● Saved entries
-- Opening Marker --
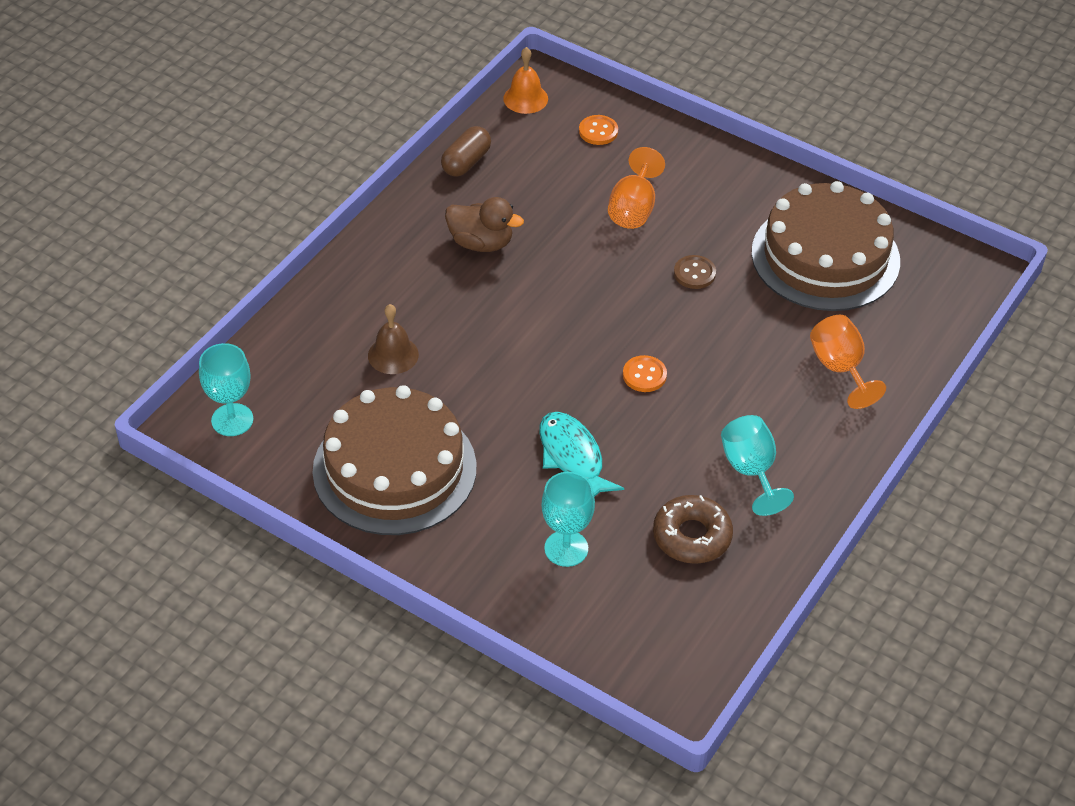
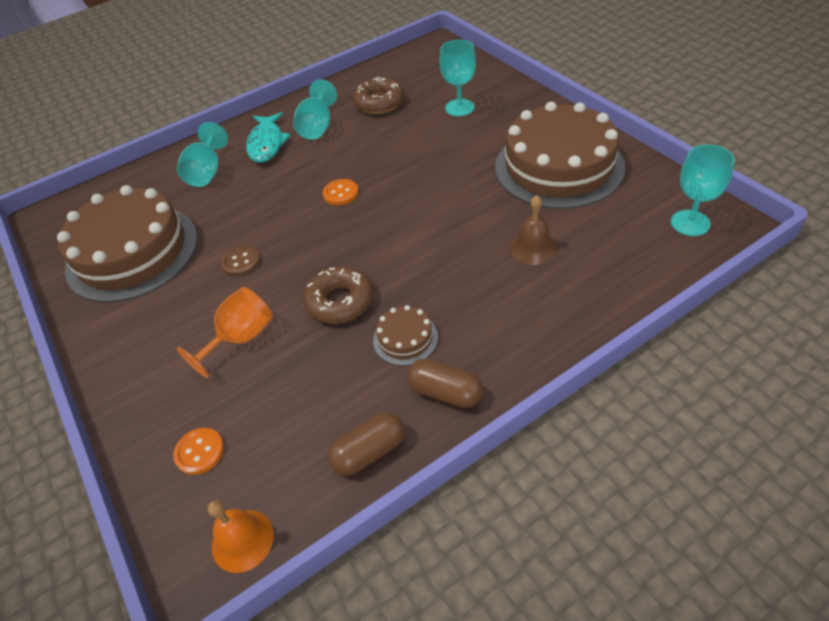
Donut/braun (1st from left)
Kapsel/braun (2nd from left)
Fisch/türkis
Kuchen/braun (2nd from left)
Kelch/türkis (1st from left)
-- Closing Marker --
● TASK
With every picture removed, give the entries above again exactly.

● EXERCISE ANSWER
Donut/braun (1st from left)
Kapsel/braun (2nd from left)
Fisch/türkis
Kuchen/braun (2nd from left)
Kelch/türkis (1st from left)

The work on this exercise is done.